About this exercise:
Beginning at the line containing "Return the footprint", print every line until the records end, keeping each exactly as it is.

•••••

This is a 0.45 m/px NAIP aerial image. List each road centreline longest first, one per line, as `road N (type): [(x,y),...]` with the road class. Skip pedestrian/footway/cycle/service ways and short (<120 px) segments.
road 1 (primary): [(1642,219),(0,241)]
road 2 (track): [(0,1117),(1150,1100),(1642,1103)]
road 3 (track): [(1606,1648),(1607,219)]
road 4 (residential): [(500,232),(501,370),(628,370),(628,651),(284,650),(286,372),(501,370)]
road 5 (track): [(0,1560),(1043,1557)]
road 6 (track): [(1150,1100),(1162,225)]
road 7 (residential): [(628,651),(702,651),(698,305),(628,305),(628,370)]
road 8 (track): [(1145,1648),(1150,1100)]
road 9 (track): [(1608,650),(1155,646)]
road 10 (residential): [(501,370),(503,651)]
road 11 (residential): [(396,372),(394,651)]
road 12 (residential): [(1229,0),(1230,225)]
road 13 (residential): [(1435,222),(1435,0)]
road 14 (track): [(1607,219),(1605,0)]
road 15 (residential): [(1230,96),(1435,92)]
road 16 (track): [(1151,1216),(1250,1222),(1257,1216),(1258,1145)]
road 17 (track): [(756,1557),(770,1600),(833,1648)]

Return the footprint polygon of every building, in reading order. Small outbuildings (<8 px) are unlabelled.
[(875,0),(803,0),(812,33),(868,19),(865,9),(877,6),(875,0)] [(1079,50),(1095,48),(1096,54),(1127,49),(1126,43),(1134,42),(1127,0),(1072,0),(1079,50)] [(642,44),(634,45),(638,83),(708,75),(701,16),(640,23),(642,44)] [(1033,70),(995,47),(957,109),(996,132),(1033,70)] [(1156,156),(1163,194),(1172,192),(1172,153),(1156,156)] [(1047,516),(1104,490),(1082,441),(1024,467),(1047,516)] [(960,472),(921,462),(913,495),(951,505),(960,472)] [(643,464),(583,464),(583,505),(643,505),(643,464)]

•••••

Problem solution:
Return the footprint polygon of every building, in reading order. Small outbuildings (<8 px) are unlabelled.
[(875,0),(803,0),(812,33),(868,19),(865,9),(877,6),(875,0)] [(1079,50),(1095,48),(1096,54),(1127,49),(1126,43),(1134,42),(1127,0),(1072,0),(1079,50)] [(642,44),(634,45),(638,83),(708,75),(701,16),(640,23),(642,44)] [(1033,70),(995,47),(957,109),(996,132),(1033,70)] [(1156,156),(1163,194),(1172,192),(1172,153),(1156,156)] [(1047,516),(1104,490),(1082,441),(1024,467),(1047,516)] [(960,472),(921,462),(913,495),(951,505),(960,472)] [(643,464),(583,464),(583,505),(643,505),(643,464)]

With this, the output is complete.